WHAT YOU NEED TO DO
Please transcribe, exactly and only, the lines of the records below from the one holding "(269, 129) = (620, 194): turquoise" to the very end.

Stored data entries

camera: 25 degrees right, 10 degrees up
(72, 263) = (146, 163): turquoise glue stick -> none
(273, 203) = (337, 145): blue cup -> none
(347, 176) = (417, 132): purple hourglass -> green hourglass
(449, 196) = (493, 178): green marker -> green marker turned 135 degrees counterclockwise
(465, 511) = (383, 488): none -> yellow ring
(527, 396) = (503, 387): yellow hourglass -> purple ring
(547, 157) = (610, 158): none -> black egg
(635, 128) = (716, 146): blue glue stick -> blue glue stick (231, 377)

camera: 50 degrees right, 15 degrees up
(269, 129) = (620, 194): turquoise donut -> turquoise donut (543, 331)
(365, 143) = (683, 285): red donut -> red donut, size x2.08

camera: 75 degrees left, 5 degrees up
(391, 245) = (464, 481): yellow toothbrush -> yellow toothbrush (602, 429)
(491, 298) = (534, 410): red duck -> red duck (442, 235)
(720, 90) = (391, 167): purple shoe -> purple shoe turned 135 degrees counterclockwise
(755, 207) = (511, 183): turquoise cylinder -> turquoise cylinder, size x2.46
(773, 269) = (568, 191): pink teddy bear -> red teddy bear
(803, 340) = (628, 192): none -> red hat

FINISHED EXERCISE
(269, 129) = (620, 194): turquoise donut -> turquoise donut (543, 331)
(365, 143) = (683, 285): red donut -> red donut, size x2.08

camera: 75 degrees left, 5 degrees up
(391, 245) = (464, 481): yellow toothbrush -> yellow toothbrush (602, 429)
(491, 298) = (534, 410): red duck -> red duck (442, 235)
(720, 90) = (391, 167): purple shoe -> purple shoe turned 135 degrees counterclockwise
(755, 207) = (511, 183): turquoise cylinder -> turquoise cylinder, size x2.46
(773, 269) = (568, 191): pink teddy bear -> red teddy bear
(803, 340) = (628, 192): none -> red hat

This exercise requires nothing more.